*What is required:* Your answer should hold only the lines from the one with "brown brick C11:C12" through the end of the listing below, each retyped exactly.

*Data supplied:*
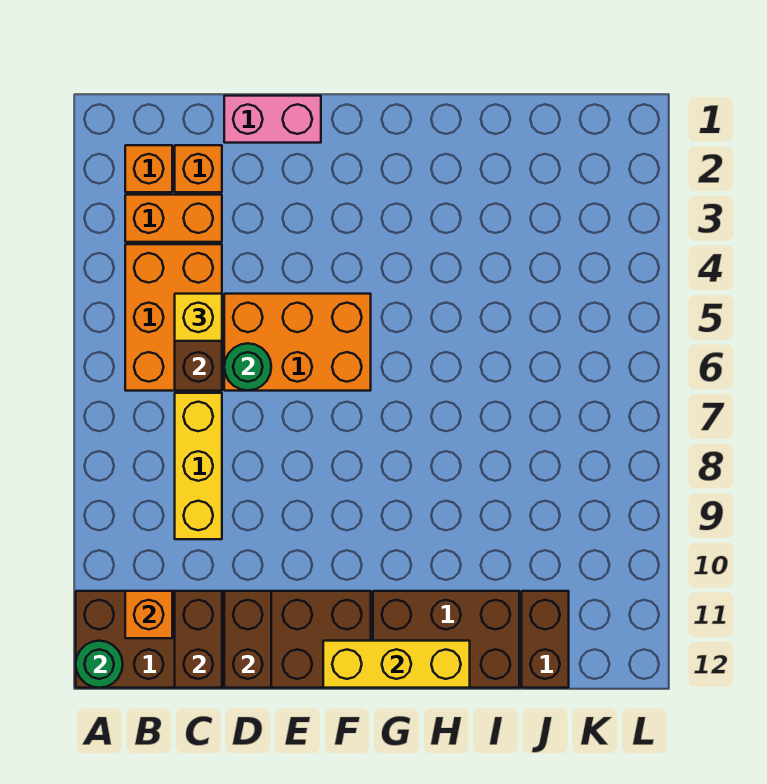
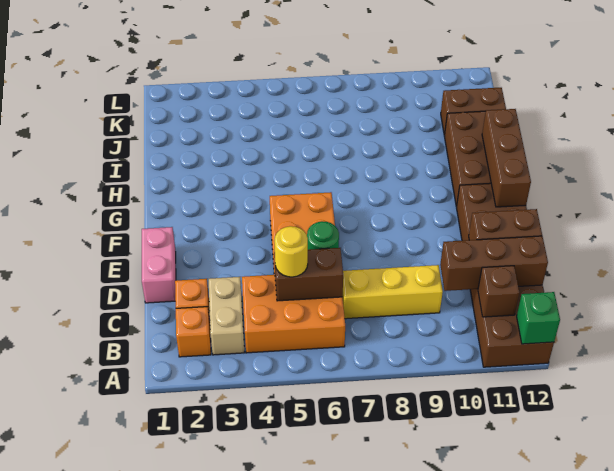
green round brick A12 level 2 -> green brick A12 level 2
orange brick B3:C3 level 1 -> tan brick B3:C3 level 1
orange brick B11 level 2 -> brown brick B11 level 2
yellow brick C5 level 3 -> yellow round brick C5 level 3
brown brick C11:C12 level 2 -> brown brick C10:C12 level 2
yellow brick F12:H12 level 2 -> brown brick F12:H12 level 2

*Expected answer:*
brown brick C11:C12 level 2 -> brown brick C10:C12 level 2
yellow brick F12:H12 level 2 -> brown brick F12:H12 level 2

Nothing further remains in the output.